*Records for the task*:
________________________

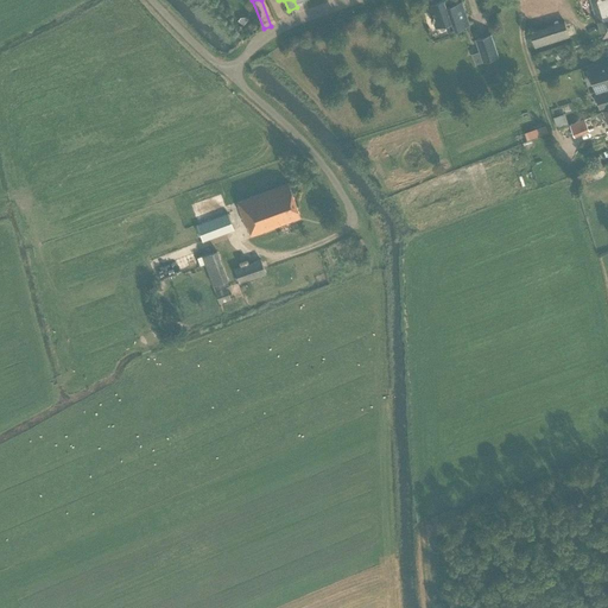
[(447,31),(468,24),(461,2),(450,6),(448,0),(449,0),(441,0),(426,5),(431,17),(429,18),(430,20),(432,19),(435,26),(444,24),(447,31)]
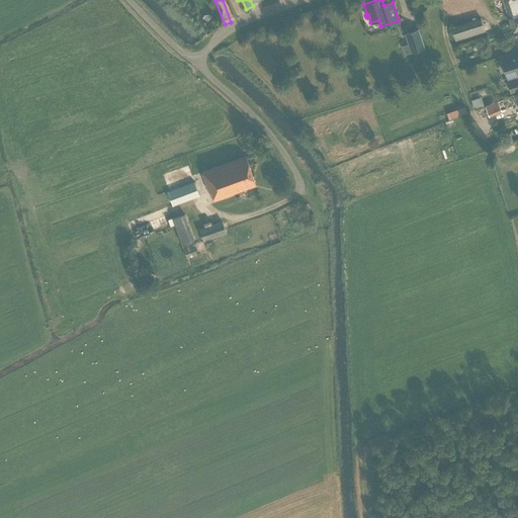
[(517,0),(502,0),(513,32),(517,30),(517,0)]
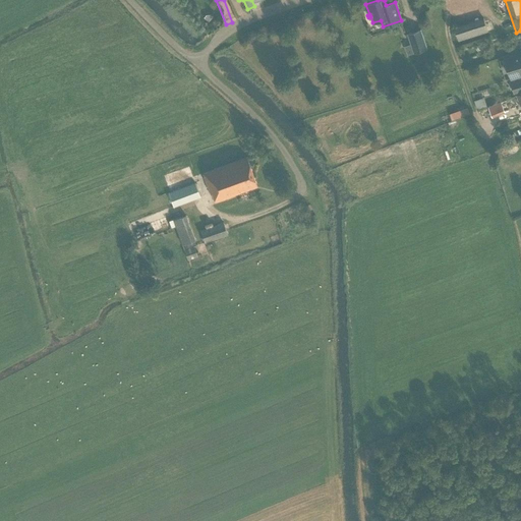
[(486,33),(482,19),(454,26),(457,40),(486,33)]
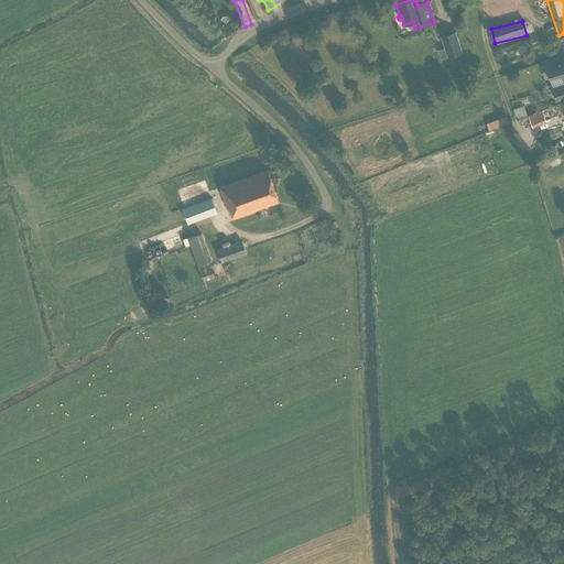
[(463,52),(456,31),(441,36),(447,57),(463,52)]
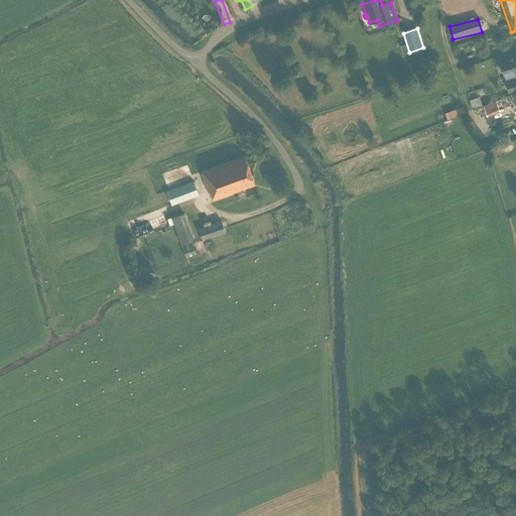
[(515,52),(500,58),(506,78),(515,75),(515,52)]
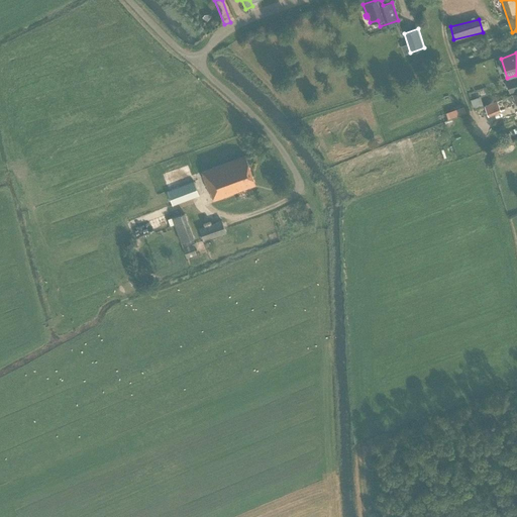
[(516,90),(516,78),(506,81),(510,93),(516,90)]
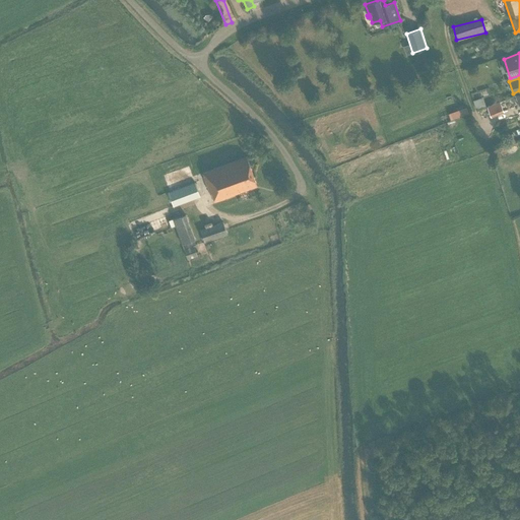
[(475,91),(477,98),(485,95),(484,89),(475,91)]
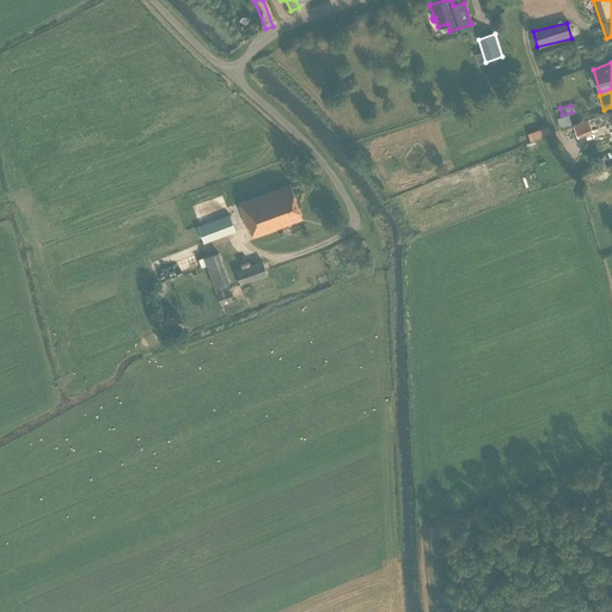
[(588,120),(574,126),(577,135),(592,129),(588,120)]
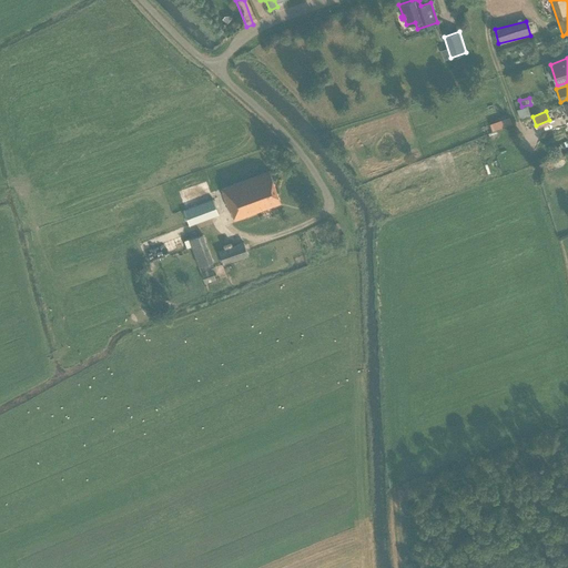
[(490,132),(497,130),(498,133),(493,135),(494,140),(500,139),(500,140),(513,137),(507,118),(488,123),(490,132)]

________________________

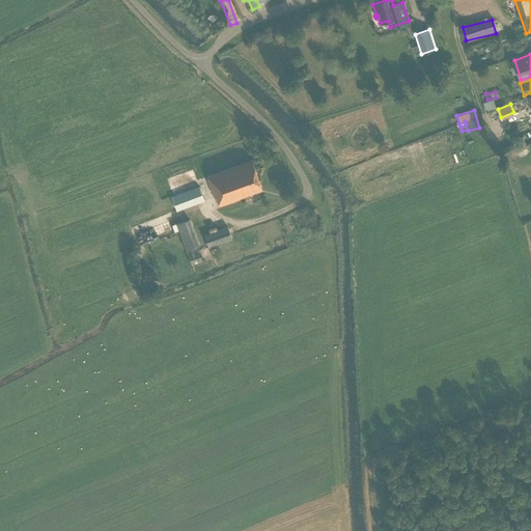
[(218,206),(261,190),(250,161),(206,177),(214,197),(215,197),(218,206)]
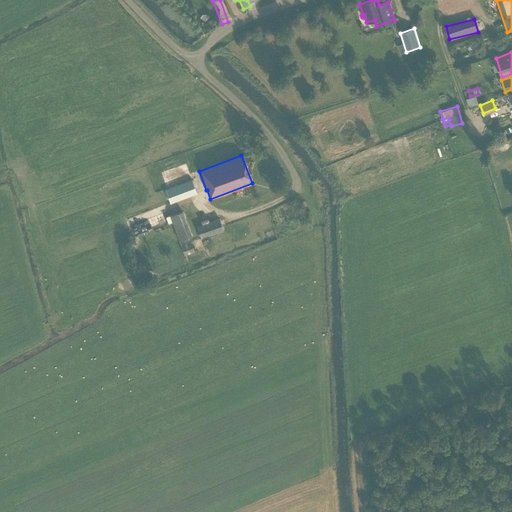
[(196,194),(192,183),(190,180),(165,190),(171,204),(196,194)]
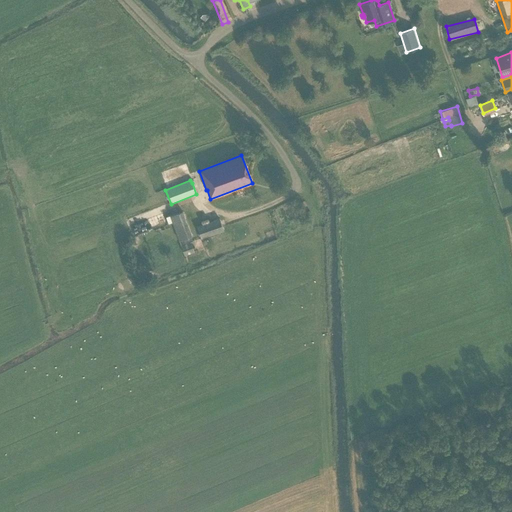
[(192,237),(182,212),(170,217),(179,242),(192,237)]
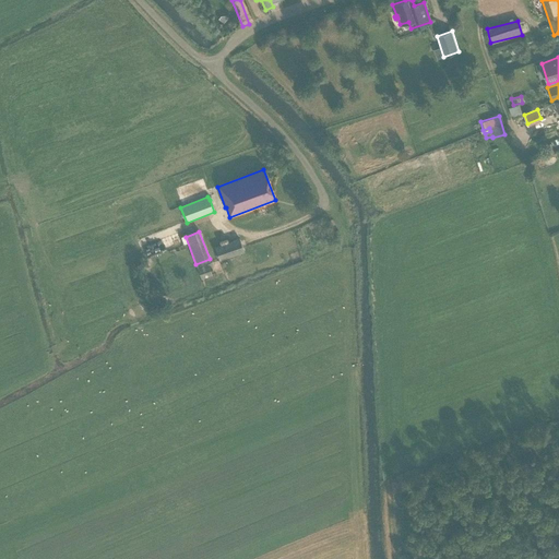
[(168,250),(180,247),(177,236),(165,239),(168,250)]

________________________

*Task brief*:
Copy everything above from the line holding "[(196,194),(192,183),(190,180),(165,190),(171,204),(196,194)]" down to the line holding "[(168,250),(180,247),(177,236),(165,239),(168,250)]", both ends included, exactly as it stands and without the pictures.

*Reply to the task*:
[(196,194),(192,183),(190,180),(165,190),(171,204),(196,194)]
[(192,237),(182,212),(170,217),(179,242),(192,237)]
[(168,250),(180,247),(177,236),(165,239),(168,250)]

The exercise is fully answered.